**DATASET ENTRIES**
= Beginning of Section =

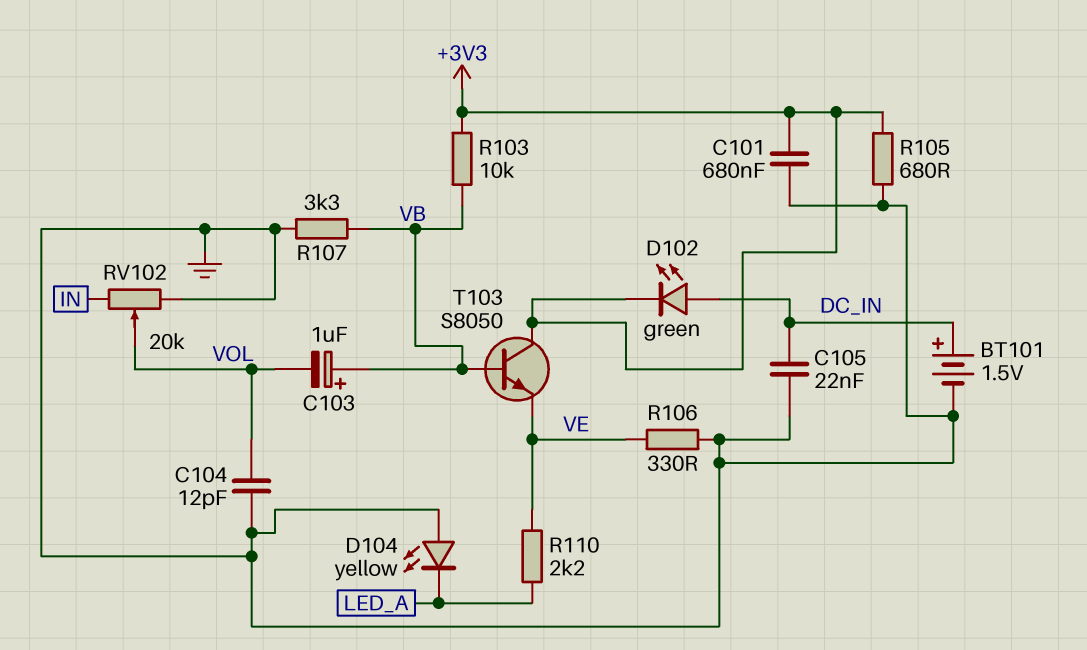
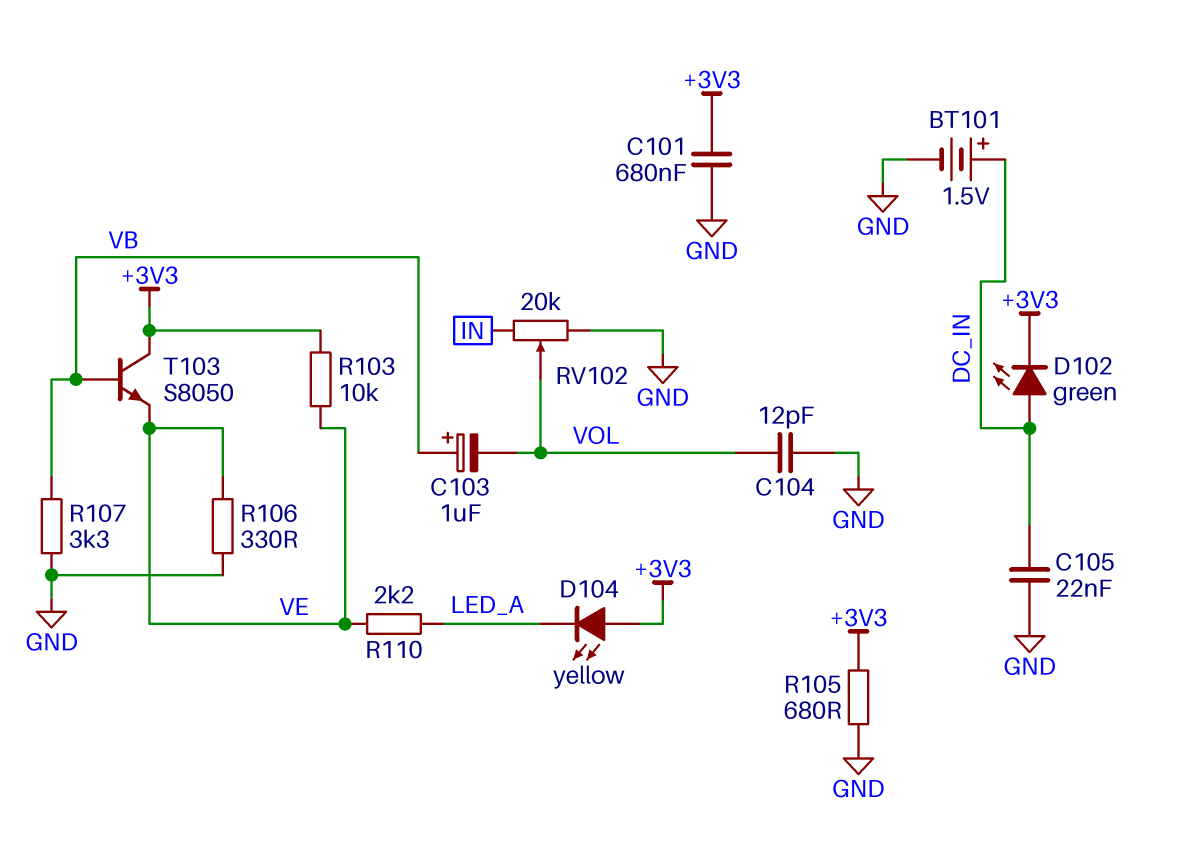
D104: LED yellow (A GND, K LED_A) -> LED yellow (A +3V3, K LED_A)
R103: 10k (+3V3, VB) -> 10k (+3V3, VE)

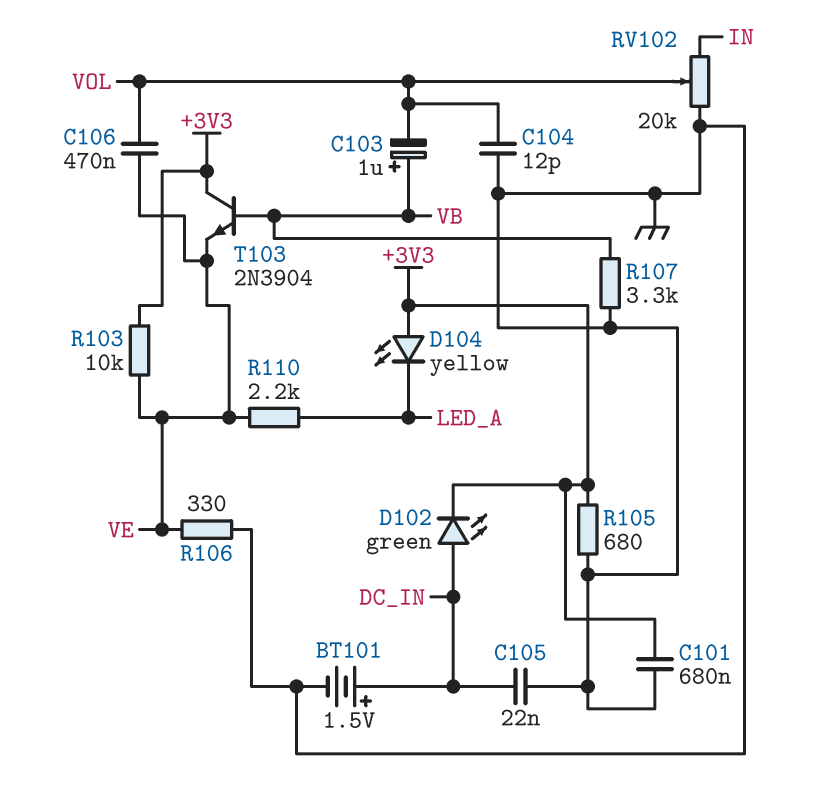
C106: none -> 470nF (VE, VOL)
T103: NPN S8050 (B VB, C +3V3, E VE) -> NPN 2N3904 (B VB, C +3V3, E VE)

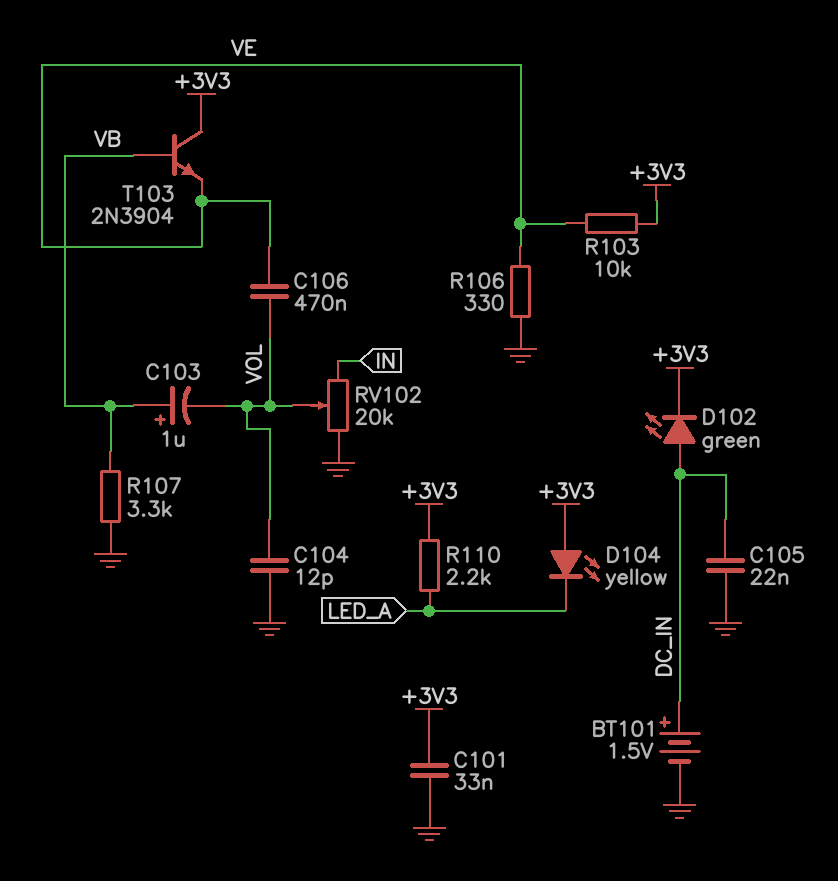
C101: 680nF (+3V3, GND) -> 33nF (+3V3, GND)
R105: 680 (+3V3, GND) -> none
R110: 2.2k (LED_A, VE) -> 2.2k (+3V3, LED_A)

= End of Section =

**EXERCISE BRIEF**
All entries must be written out again exactly as given, with no pictures in the copy.

**OUTPUT OF THE EXERCISE**
D104: LED yellow (A GND, K LED_A) -> LED yellow (A +3V3, K LED_A)
R103: 10k (+3V3, VB) -> 10k (+3V3, VE)

C106: none -> 470nF (VE, VOL)
T103: NPN S8050 (B VB, C +3V3, E VE) -> NPN 2N3904 (B VB, C +3V3, E VE)

C101: 680nF (+3V3, GND) -> 33nF (+3V3, GND)
R105: 680 (+3V3, GND) -> none
R110: 2.2k (LED_A, VE) -> 2.2k (+3V3, LED_A)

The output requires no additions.